__Task goal__. Would you return the lines between the one holding "(640, 346) = (620, 322): yellow fork -> none" and the one holding "camera: 15 degrees left, 10 degrees down", inclusive, and only those, exactly as they stand in the listing below?

__Supplied material__.
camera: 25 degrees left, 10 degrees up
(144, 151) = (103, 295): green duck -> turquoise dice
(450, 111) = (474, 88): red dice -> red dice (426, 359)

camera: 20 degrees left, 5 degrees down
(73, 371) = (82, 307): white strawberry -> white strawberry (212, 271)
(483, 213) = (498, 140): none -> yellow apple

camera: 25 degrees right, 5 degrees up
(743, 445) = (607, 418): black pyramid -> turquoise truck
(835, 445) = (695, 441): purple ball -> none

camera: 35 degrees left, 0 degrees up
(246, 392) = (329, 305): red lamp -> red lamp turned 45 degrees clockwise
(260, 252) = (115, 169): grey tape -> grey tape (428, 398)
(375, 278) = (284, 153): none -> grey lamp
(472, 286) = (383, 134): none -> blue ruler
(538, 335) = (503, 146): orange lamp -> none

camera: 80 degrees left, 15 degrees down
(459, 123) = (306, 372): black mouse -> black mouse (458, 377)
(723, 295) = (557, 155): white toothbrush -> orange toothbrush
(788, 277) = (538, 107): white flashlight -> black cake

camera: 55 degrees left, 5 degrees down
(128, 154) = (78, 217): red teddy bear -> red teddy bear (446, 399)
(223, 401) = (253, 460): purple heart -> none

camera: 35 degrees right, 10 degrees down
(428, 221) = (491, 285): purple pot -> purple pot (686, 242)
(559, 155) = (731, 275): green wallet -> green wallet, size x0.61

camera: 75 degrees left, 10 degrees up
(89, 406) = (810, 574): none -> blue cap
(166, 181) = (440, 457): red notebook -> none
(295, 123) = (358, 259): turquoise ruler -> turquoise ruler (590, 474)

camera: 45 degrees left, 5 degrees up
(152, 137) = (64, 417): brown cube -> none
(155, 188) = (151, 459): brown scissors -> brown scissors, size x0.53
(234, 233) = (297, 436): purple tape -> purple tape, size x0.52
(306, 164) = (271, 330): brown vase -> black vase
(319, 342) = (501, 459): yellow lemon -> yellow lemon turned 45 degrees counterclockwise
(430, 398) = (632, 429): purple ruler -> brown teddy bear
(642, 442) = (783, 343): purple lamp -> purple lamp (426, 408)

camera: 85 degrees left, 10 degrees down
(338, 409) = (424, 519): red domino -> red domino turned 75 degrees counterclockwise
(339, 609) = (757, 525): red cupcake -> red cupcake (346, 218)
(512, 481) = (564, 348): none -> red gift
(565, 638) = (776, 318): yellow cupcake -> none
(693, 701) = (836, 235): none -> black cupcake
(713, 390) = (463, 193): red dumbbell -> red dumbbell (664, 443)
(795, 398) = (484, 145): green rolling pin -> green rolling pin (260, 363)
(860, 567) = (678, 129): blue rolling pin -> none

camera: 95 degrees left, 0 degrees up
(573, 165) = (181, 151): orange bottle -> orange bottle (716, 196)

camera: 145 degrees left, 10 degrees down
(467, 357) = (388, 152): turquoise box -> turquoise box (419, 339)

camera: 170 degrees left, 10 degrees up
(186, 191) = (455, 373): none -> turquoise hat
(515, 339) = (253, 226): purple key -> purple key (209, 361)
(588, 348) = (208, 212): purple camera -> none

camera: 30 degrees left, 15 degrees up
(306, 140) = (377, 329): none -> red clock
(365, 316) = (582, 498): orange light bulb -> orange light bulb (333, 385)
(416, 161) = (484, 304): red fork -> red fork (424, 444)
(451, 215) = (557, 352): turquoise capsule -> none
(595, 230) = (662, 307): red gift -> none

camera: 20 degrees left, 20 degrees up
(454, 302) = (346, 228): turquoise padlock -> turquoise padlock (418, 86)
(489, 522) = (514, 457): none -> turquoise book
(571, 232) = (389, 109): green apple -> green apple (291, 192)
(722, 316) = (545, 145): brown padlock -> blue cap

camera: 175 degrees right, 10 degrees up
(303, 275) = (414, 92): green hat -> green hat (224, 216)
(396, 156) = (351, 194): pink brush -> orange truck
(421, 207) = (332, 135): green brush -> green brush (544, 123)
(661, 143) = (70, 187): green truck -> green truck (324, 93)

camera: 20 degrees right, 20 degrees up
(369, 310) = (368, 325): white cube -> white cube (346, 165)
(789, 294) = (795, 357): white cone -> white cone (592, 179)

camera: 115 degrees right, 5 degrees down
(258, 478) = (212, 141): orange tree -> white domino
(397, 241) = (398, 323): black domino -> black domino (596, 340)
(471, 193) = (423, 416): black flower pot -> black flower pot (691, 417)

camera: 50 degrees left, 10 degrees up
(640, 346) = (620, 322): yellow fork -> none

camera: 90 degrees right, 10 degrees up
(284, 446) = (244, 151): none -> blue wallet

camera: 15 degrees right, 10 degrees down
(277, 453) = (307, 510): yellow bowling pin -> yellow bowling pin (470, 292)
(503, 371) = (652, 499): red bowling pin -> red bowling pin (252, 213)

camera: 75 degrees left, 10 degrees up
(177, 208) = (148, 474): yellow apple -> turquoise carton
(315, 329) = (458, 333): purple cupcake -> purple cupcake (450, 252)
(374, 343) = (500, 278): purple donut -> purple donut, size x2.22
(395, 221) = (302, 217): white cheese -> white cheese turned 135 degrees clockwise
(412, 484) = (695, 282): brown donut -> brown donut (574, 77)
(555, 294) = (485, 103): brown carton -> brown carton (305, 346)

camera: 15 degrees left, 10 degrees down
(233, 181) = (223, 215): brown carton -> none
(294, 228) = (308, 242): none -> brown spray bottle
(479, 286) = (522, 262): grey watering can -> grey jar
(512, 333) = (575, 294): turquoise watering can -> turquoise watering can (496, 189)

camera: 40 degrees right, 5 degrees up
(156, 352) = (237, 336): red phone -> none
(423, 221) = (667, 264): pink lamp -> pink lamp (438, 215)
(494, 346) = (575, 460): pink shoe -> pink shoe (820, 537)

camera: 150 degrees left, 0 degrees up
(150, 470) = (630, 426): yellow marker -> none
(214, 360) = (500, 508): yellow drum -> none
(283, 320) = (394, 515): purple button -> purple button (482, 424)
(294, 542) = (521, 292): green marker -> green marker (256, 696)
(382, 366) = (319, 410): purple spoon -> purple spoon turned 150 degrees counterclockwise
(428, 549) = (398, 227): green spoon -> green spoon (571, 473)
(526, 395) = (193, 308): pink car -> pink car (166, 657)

__Written answer__.
(640, 346) = (620, 322): yellow fork -> none

camera: 90 degrees right, 10 degrees up
(284, 446) = (244, 151): none -> blue wallet

camera: 15 degrees right, 10 degrees down
(277, 453) = (307, 510): yellow bowling pin -> yellow bowling pin (470, 292)
(503, 371) = (652, 499): red bowling pin -> red bowling pin (252, 213)

camera: 75 degrees left, 10 degrees up
(177, 208) = (148, 474): yellow apple -> turquoise carton
(315, 329) = (458, 333): purple cupcake -> purple cupcake (450, 252)
(374, 343) = (500, 278): purple donut -> purple donut, size x2.22
(395, 221) = (302, 217): white cheese -> white cheese turned 135 degrees clockwise
(412, 484) = (695, 282): brown donut -> brown donut (574, 77)
(555, 294) = (485, 103): brown carton -> brown carton (305, 346)

camera: 15 degrees left, 10 degrees down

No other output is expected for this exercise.